Exercise prompt:
Everything from the line containing "(503, 185) = (497, 568): black" to the last line of the material below must be retyped exactly, both ends included; skip the pictures.

>>>

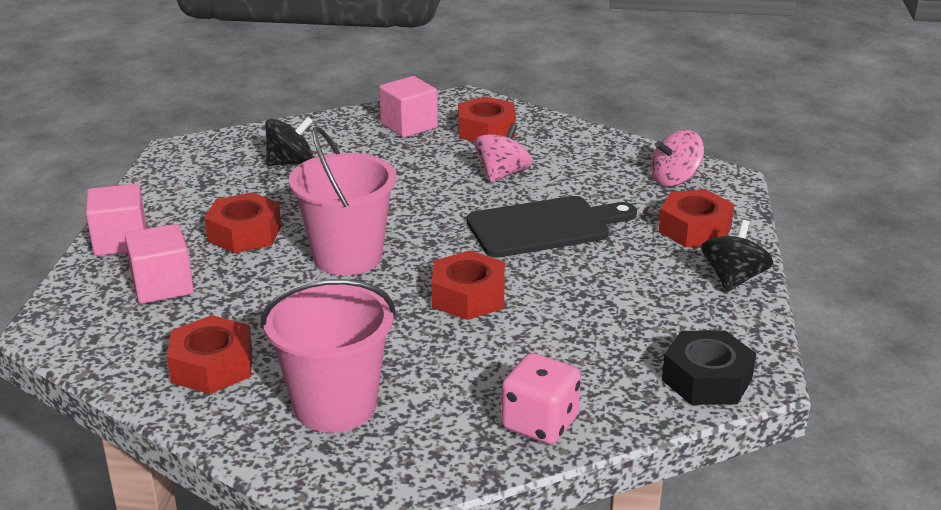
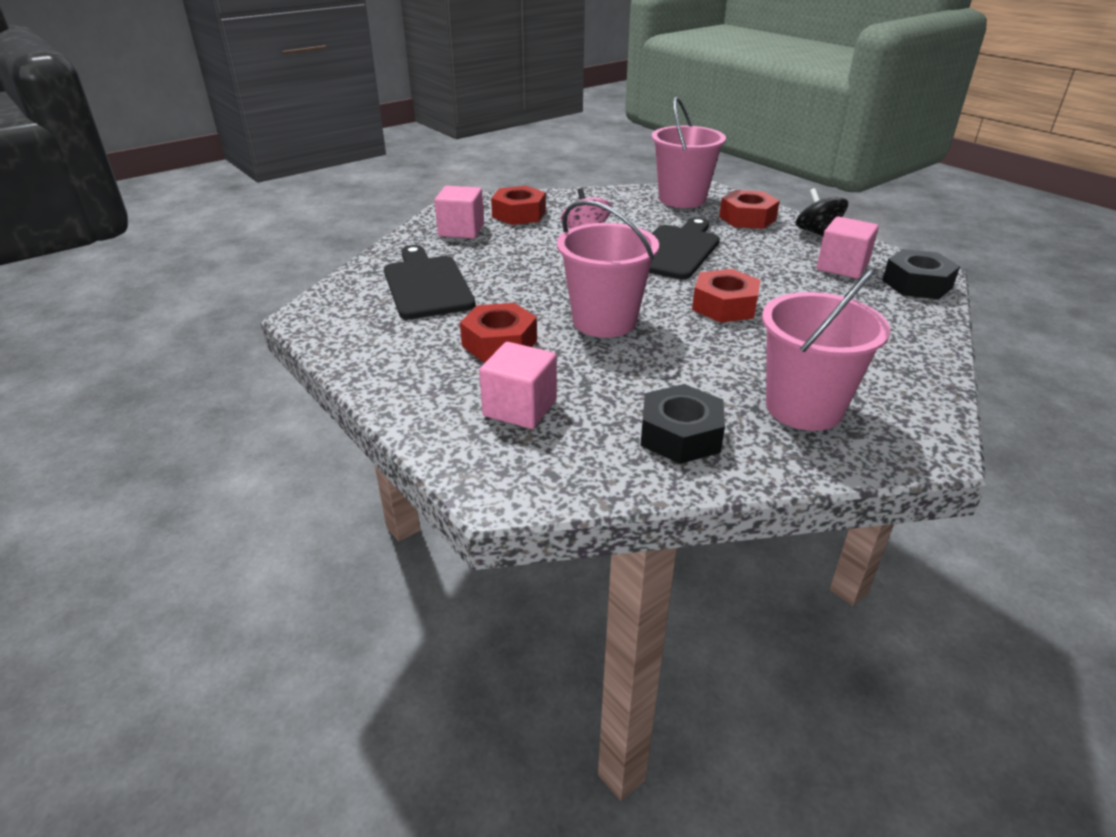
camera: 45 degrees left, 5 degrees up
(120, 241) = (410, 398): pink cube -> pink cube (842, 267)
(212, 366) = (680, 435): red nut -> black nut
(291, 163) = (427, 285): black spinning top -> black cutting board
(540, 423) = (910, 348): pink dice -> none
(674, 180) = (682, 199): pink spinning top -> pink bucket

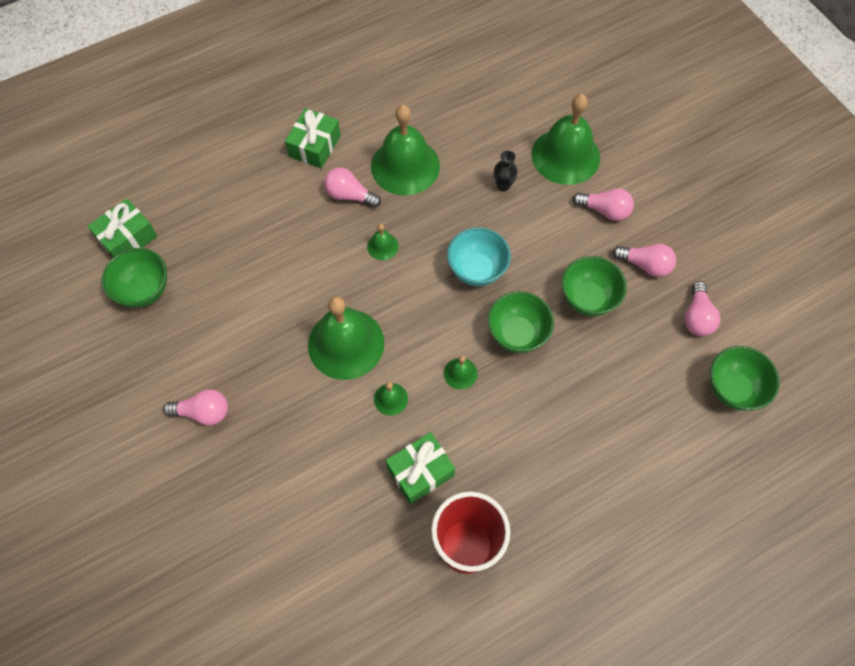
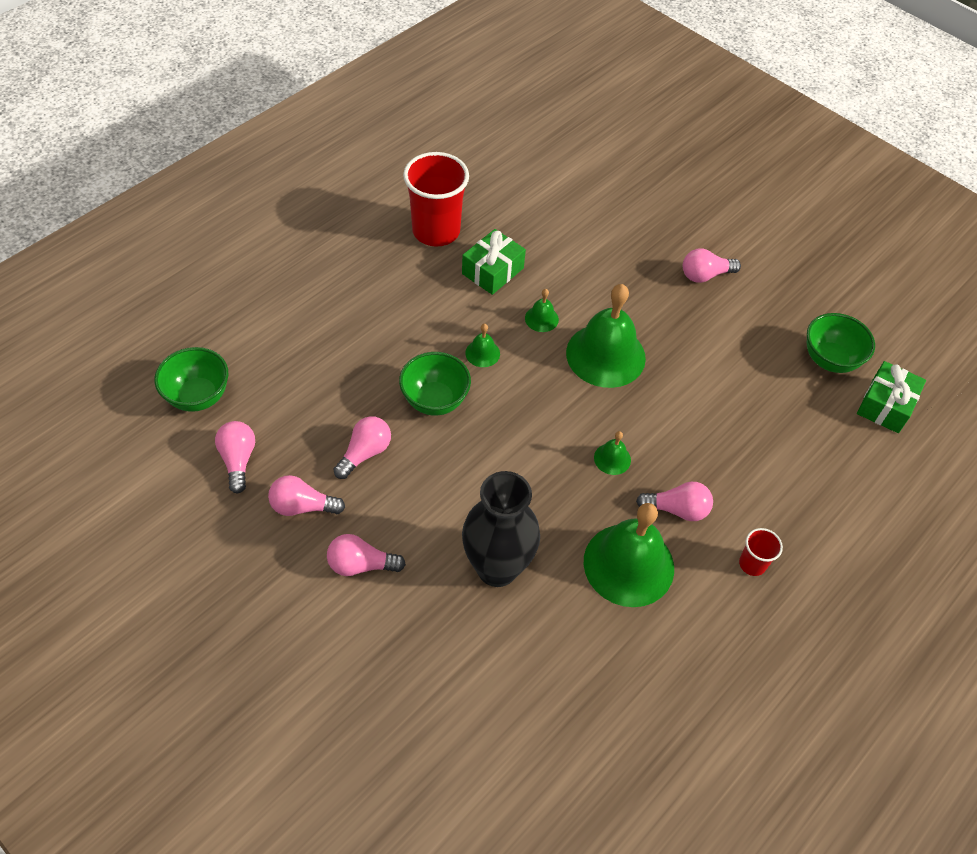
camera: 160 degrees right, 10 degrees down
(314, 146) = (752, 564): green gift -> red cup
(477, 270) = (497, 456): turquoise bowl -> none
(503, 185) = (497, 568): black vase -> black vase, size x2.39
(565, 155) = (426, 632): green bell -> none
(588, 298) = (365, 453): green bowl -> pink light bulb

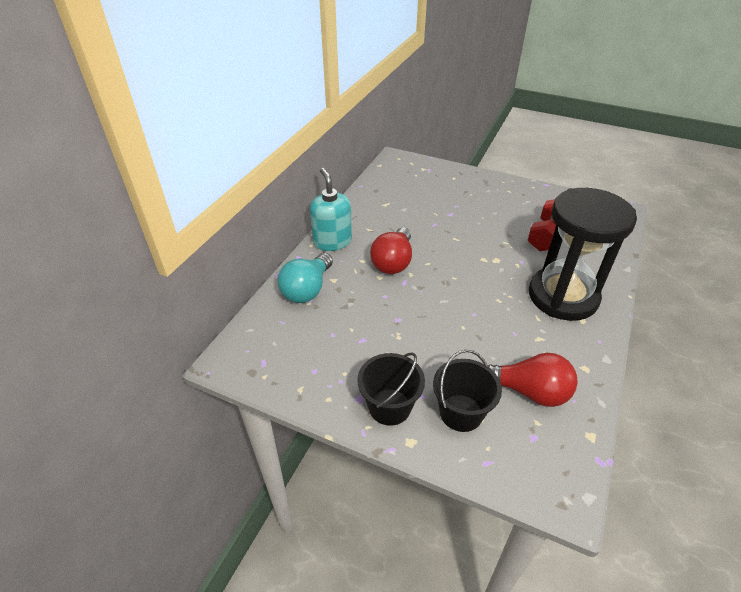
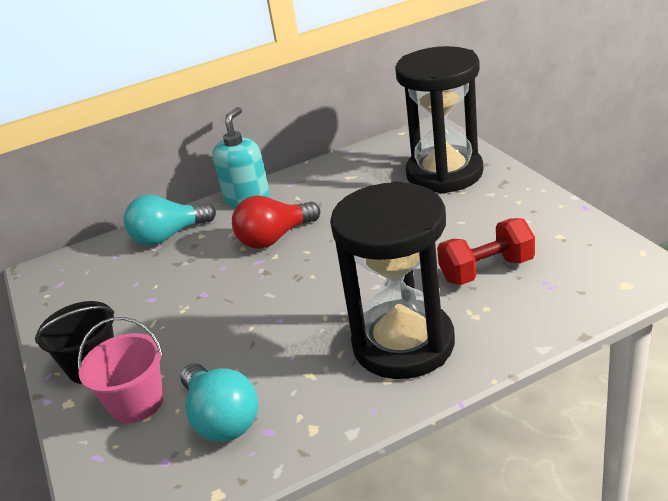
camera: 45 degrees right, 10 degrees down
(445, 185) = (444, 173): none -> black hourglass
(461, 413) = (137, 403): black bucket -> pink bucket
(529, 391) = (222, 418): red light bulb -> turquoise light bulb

<<<

Completed exercise:
(503, 185) = (497, 568): black vase -> black vase, size x2.39
(565, 155) = (426, 632): green bell -> none
(588, 298) = (365, 453): green bowl -> pink light bulb

camera: 45 degrees right, 10 degrees down
(445, 185) = (444, 173): none -> black hourglass
(461, 413) = (137, 403): black bucket -> pink bucket
(529, 391) = (222, 418): red light bulb -> turquoise light bulb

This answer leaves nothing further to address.